### THE PROBLEM
Please copy every line below that contains the string "left".
START MATERIAL SHOWN
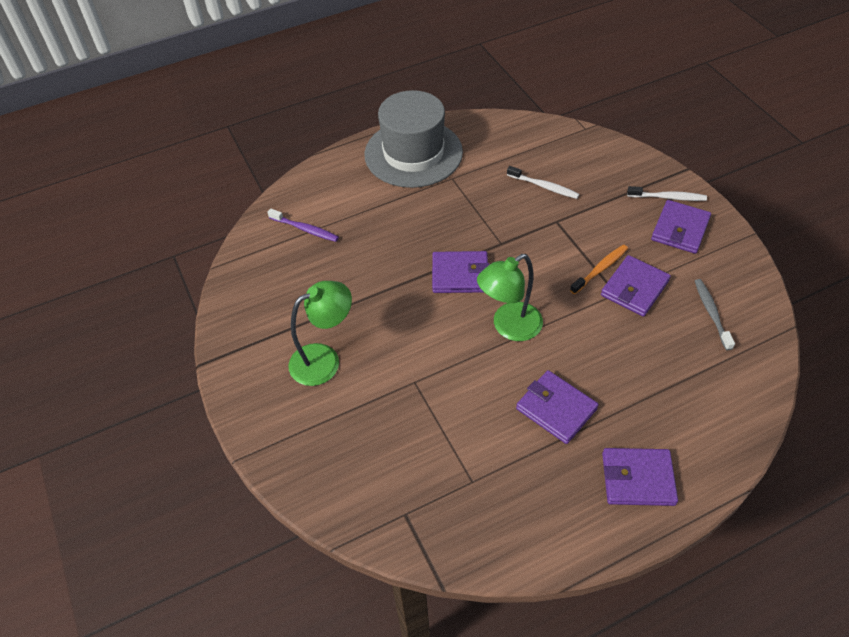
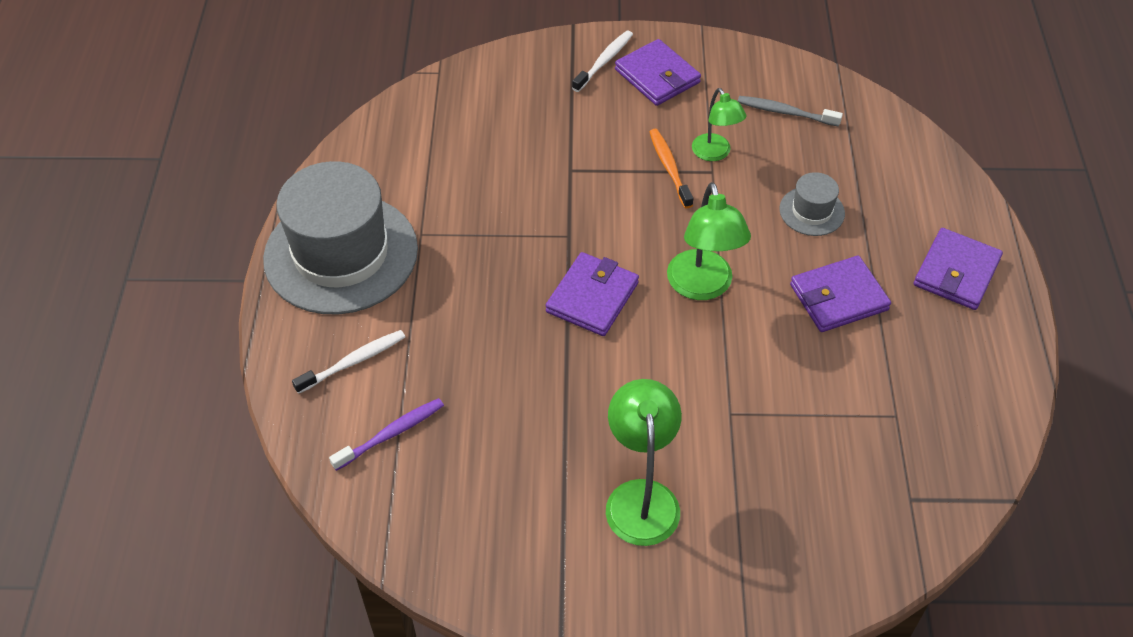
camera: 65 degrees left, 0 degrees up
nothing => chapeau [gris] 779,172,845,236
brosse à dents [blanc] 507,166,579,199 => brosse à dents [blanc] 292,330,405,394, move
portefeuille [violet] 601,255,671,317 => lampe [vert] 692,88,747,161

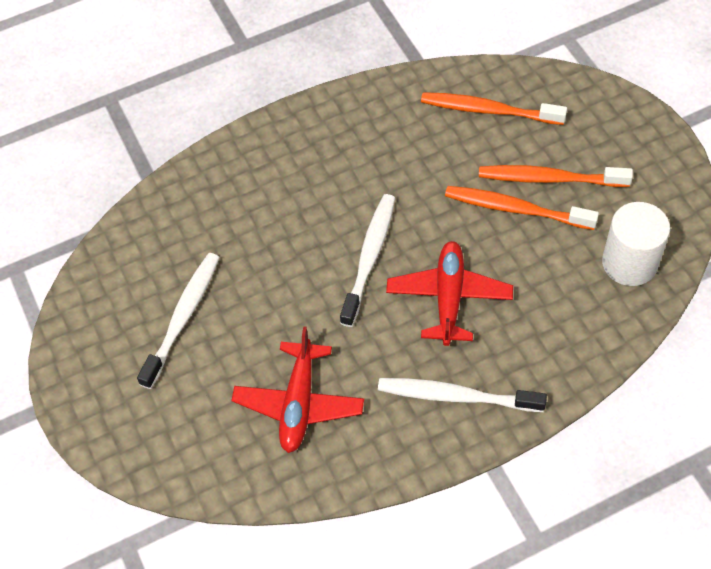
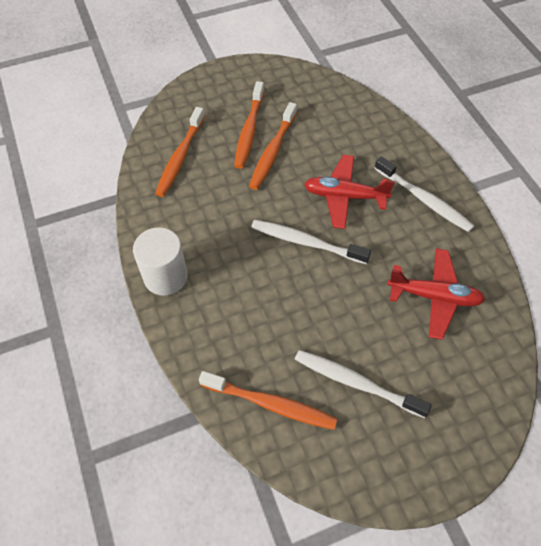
camera: 90 degrees left, 0 degrees up
nothing => brosse à dents [orange] 199,371,337,430
cylindre [blanc] 602,202,670,286 => cylindre [blanc] 133,227,188,296, move
brosse à dents [blanc] 378,378,547,412 => brosse à dents [blanc] 374,156,474,232, 60 degrees counterclockwise

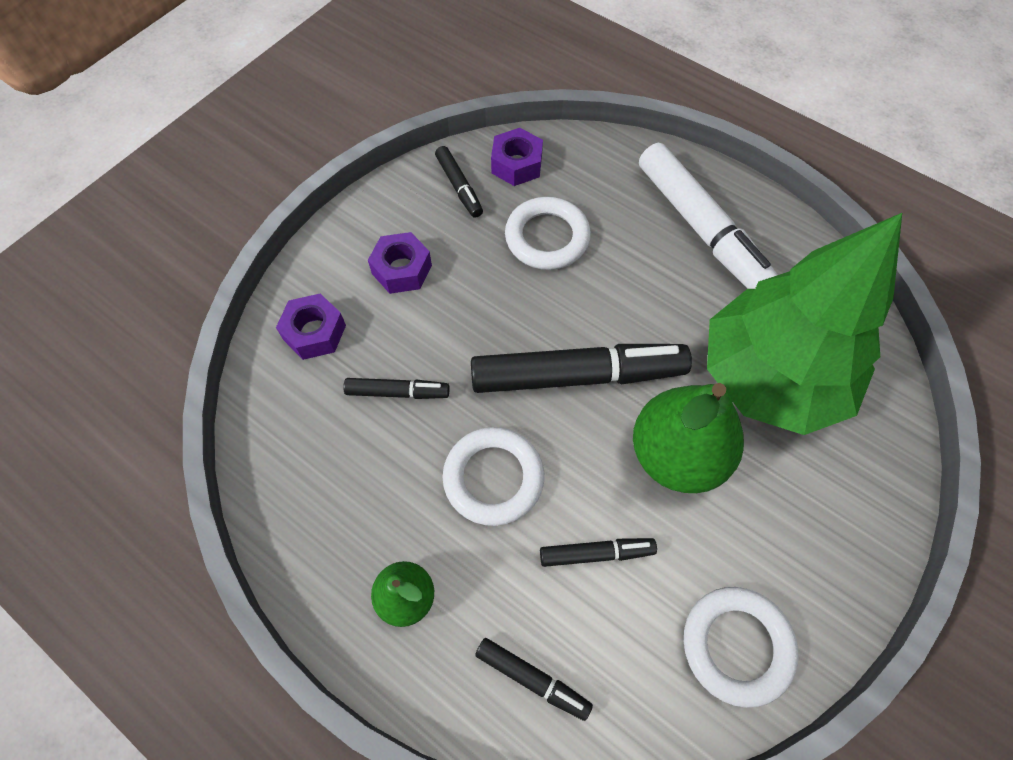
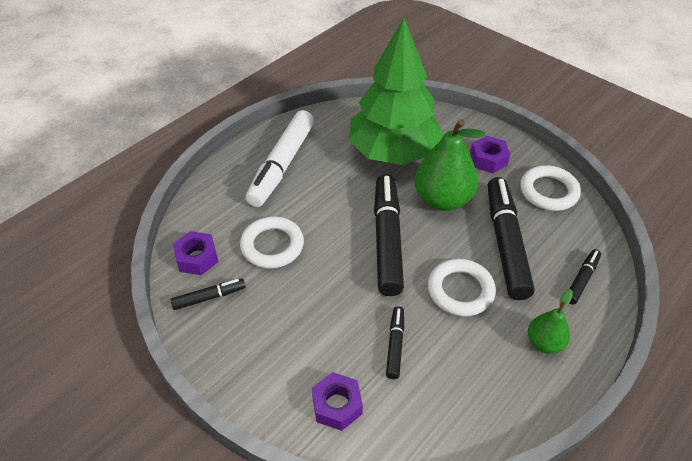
camera: 85 degrees left, 15 degrees down
écrou [violet] 368,232,432,294 => écrou [violet] 470,136,510,173, move
feutre [blanc] 639,143,778,289 => feutre [blanc] 245,110,314,207, 135 degrees clockwise
feutre [noir] 540,538,657,567 => feutre [noir] 488,177,535,300, x2.09

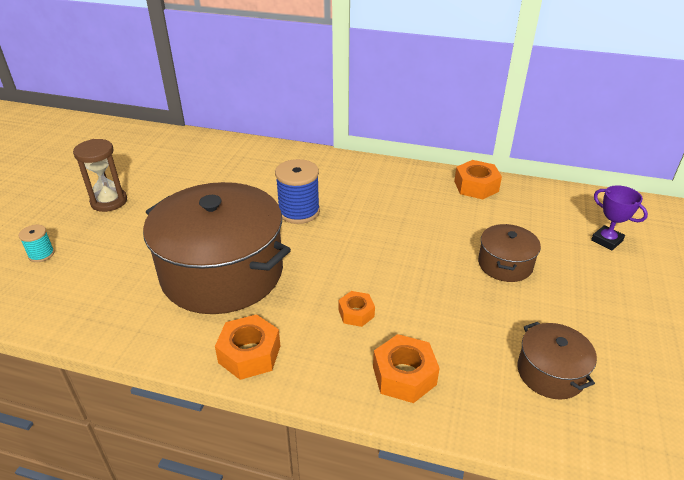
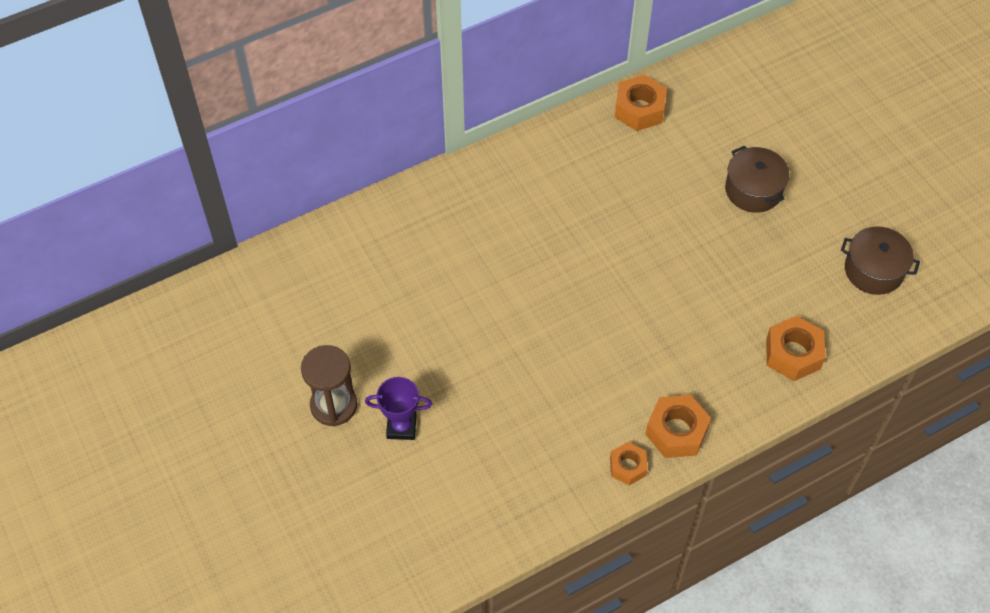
camera: 45 degrees left, 20 degrees up
bobine [turquoise] 18,225,55,262 => nothing
marmite [marron] 143,182,291,314 => nothing
bobine [bleu] 275,159,320,224 => nothing
écrou [orange] 338,291,375,327 => écrou [orange] 610,442,648,486, move
trophée [violet] 591,185,648,250 => trophée [violet] 365,377,432,440, move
END MATERIAL SHOWN
### RESPONSE BELOW
camera: 65 degrees left, 0 degrees up
camera: 90 degrees left, 0 degrees up
camera: 85 degrees left, 15 degrees down
camera: 45 degrees left, 20 degrees up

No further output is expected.